*EXERCISE REQUIREMENTS*:
Across the entries below, how many lines contain the string "stick"? Give only the count.
___ EXTRACTED RECORDS ___
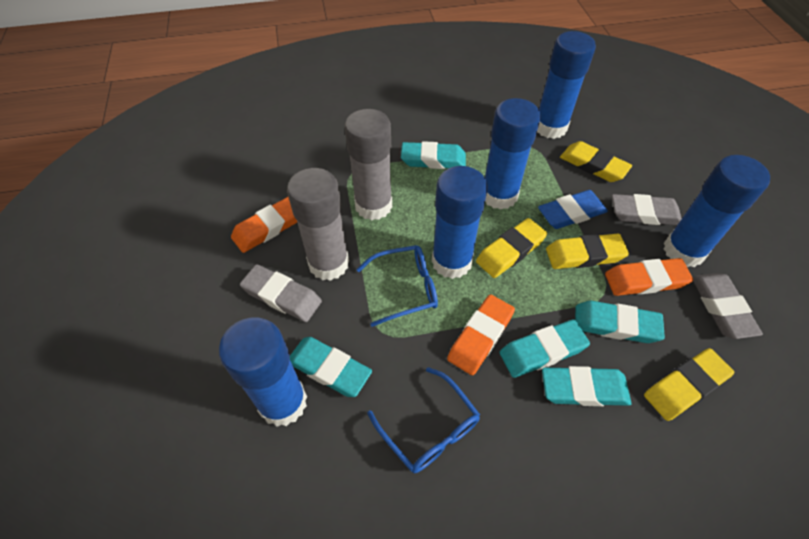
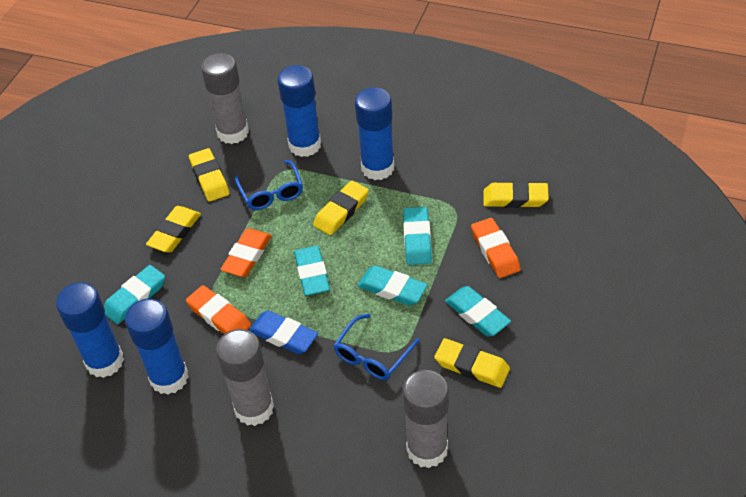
blue glue stick: 5 -> 4
grey eraser: 3 -> 0
grey glue stick: 2 -> 3
yellow eraser: 4 -> 5

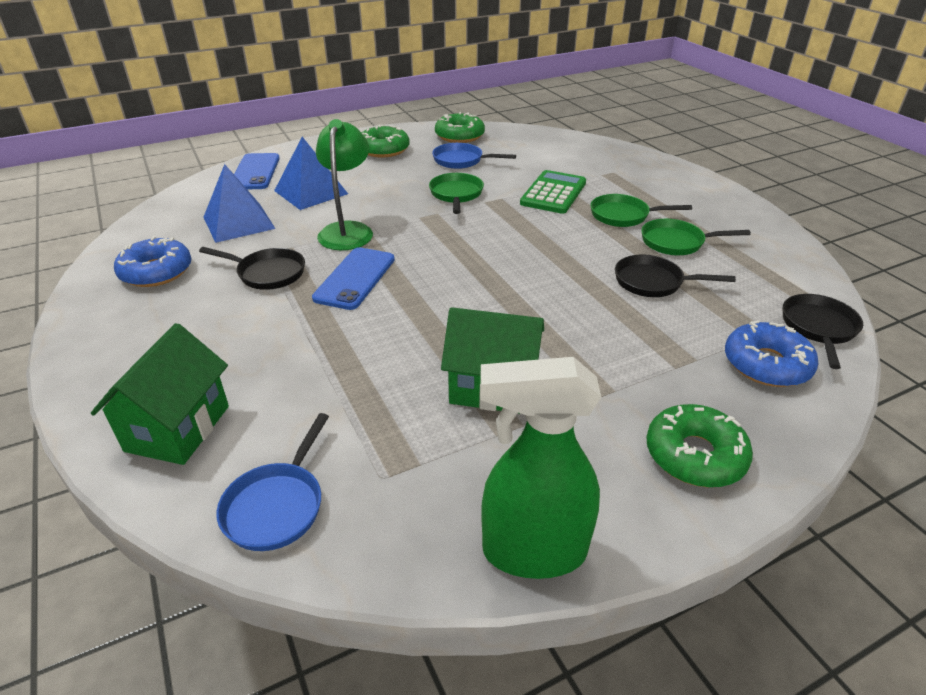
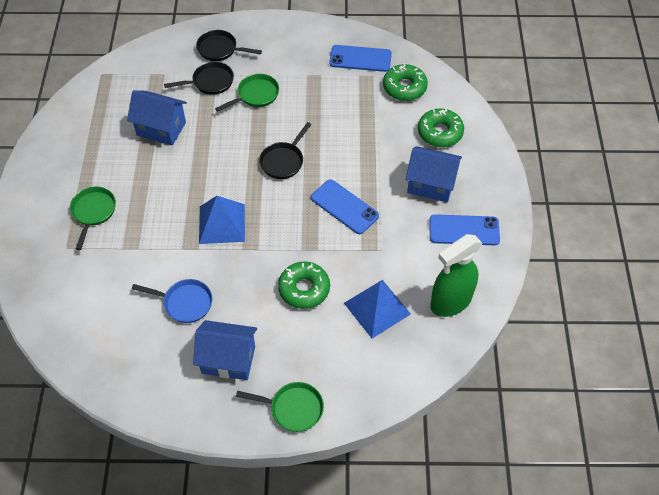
blue donut: 2 -> 0
blue house: 0 -> 3
blue pan: 2 -> 1
blue phone: 2 -> 3
green calculator: 1 -> 0
green house: 2 -> 0
green lamp: 1 -> 0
___
*EXPECTED ANSWER*:
2